**Work item:** Go to the line containing "blue light bulb: 0 -> 1" in the records below and print it and every following line exactly, on through the line containing "orange watering can: 5 -> 2", then stop.

**Data under study:**
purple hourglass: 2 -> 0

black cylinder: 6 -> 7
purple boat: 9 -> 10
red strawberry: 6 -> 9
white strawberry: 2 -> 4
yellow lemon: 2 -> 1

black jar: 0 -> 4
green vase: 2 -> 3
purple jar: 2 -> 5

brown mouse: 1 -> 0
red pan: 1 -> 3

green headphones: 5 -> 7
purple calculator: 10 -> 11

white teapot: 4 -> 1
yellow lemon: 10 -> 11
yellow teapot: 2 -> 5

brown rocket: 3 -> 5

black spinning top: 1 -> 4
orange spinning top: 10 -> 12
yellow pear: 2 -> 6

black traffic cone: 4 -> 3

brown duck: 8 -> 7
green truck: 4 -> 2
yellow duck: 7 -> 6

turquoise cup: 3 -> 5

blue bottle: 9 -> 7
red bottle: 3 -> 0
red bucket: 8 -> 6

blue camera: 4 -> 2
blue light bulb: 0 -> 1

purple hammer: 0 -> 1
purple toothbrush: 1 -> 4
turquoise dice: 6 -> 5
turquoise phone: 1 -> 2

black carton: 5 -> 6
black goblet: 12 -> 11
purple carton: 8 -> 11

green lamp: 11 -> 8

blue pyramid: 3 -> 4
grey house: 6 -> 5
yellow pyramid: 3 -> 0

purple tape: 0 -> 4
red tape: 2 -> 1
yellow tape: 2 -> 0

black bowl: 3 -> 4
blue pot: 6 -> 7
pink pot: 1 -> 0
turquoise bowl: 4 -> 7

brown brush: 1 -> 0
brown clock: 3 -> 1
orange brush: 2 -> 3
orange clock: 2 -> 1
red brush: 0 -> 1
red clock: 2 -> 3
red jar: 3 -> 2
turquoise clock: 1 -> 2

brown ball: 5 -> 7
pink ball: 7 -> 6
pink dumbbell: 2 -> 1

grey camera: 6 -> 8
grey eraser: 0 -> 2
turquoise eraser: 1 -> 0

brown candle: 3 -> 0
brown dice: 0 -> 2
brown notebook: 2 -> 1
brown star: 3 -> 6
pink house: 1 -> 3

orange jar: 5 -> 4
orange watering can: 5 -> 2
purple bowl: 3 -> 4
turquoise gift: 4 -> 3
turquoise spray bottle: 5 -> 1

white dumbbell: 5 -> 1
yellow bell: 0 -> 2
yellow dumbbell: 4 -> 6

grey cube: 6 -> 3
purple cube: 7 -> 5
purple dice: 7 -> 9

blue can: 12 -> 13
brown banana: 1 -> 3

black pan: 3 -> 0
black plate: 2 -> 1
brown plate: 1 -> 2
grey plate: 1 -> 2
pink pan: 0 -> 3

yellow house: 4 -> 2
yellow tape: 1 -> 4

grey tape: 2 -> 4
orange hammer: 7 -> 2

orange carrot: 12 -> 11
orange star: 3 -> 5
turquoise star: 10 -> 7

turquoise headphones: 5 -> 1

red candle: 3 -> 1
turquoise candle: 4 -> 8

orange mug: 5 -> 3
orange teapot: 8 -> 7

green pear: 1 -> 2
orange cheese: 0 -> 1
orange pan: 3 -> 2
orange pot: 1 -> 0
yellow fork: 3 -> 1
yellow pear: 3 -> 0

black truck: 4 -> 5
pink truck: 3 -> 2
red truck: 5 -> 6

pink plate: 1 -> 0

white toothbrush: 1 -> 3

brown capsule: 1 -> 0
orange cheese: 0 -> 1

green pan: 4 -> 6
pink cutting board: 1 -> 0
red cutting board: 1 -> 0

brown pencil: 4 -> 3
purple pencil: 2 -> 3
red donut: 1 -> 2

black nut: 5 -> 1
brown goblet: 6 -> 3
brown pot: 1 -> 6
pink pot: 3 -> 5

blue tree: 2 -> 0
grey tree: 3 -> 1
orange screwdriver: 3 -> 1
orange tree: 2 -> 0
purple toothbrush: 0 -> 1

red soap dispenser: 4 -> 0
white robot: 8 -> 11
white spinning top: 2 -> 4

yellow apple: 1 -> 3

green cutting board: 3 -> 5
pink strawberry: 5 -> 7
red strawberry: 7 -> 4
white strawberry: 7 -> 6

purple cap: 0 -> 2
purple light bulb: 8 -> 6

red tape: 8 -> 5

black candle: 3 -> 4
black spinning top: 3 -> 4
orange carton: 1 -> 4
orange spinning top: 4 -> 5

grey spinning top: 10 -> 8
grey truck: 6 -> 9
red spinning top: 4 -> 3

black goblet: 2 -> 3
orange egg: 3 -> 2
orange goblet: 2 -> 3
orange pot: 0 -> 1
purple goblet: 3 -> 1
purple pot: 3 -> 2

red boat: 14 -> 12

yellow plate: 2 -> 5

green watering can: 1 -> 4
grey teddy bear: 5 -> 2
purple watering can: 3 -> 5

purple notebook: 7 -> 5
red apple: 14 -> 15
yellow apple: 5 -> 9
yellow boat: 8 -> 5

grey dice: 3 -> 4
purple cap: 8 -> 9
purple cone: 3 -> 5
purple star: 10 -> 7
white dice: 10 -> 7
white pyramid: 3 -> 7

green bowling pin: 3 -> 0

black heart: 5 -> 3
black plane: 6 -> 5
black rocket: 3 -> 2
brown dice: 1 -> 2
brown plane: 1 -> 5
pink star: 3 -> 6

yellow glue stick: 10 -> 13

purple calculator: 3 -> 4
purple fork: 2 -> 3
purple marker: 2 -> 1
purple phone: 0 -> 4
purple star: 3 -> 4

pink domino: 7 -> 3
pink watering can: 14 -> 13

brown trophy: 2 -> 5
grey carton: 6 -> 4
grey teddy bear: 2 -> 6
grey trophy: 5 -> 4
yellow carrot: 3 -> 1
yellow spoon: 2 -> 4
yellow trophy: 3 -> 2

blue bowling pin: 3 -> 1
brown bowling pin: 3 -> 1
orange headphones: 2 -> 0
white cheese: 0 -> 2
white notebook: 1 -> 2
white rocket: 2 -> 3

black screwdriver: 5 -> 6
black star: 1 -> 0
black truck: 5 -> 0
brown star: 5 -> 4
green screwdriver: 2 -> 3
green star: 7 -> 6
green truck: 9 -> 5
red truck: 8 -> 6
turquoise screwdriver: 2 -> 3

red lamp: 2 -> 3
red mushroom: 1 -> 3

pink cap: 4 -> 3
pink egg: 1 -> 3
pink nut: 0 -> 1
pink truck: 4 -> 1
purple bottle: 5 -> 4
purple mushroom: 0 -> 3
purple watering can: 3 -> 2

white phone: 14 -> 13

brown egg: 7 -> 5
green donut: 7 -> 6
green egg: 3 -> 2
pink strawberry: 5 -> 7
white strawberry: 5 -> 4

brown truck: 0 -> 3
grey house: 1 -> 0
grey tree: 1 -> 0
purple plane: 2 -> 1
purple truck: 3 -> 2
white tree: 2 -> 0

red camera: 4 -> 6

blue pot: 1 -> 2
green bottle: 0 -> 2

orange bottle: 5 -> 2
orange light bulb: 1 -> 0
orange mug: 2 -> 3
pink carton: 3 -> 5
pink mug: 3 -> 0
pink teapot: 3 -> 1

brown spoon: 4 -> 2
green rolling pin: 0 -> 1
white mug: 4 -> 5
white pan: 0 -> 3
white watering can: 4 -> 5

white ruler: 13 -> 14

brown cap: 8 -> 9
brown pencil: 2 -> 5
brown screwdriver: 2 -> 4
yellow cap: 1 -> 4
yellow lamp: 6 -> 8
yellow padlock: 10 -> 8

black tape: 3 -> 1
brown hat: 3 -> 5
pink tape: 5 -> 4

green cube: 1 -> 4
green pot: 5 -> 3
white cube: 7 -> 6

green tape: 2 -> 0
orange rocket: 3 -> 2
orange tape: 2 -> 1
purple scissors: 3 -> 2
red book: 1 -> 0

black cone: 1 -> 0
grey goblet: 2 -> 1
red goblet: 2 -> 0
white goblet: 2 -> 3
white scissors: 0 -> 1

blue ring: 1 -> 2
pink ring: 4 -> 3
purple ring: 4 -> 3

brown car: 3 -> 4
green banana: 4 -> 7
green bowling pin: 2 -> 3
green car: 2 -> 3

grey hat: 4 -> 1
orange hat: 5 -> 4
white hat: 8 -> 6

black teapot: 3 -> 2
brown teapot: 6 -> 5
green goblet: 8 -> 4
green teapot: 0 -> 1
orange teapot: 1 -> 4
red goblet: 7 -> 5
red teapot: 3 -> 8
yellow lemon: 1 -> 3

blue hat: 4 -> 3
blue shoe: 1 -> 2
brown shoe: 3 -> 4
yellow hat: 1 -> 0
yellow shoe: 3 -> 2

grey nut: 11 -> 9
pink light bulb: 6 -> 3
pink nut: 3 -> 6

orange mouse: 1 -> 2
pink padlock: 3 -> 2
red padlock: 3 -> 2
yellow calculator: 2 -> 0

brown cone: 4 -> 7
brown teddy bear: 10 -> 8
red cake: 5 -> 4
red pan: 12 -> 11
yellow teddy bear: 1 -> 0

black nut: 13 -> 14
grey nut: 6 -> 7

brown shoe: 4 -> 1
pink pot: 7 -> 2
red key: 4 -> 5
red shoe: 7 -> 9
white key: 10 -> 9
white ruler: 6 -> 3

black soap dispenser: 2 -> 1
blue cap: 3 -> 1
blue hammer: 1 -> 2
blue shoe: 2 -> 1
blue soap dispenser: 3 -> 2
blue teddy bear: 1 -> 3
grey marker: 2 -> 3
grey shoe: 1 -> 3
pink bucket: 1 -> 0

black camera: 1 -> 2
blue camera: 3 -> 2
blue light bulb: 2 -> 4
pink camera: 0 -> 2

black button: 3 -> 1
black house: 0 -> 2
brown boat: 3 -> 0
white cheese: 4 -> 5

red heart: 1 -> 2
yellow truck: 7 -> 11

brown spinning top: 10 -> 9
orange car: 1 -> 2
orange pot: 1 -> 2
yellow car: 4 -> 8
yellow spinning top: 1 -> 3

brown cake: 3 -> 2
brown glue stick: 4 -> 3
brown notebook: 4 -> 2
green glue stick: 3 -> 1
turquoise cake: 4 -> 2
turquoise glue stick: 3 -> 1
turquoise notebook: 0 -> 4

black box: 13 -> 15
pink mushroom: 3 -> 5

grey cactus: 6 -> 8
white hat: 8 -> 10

**Task response:**
blue light bulb: 0 -> 1

purple hammer: 0 -> 1
purple toothbrush: 1 -> 4
turquoise dice: 6 -> 5
turquoise phone: 1 -> 2

black carton: 5 -> 6
black goblet: 12 -> 11
purple carton: 8 -> 11

green lamp: 11 -> 8

blue pyramid: 3 -> 4
grey house: 6 -> 5
yellow pyramid: 3 -> 0

purple tape: 0 -> 4
red tape: 2 -> 1
yellow tape: 2 -> 0

black bowl: 3 -> 4
blue pot: 6 -> 7
pink pot: 1 -> 0
turquoise bowl: 4 -> 7

brown brush: 1 -> 0
brown clock: 3 -> 1
orange brush: 2 -> 3
orange clock: 2 -> 1
red brush: 0 -> 1
red clock: 2 -> 3
red jar: 3 -> 2
turquoise clock: 1 -> 2

brown ball: 5 -> 7
pink ball: 7 -> 6
pink dumbbell: 2 -> 1

grey camera: 6 -> 8
grey eraser: 0 -> 2
turquoise eraser: 1 -> 0

brown candle: 3 -> 0
brown dice: 0 -> 2
brown notebook: 2 -> 1
brown star: 3 -> 6
pink house: 1 -> 3

orange jar: 5 -> 4
orange watering can: 5 -> 2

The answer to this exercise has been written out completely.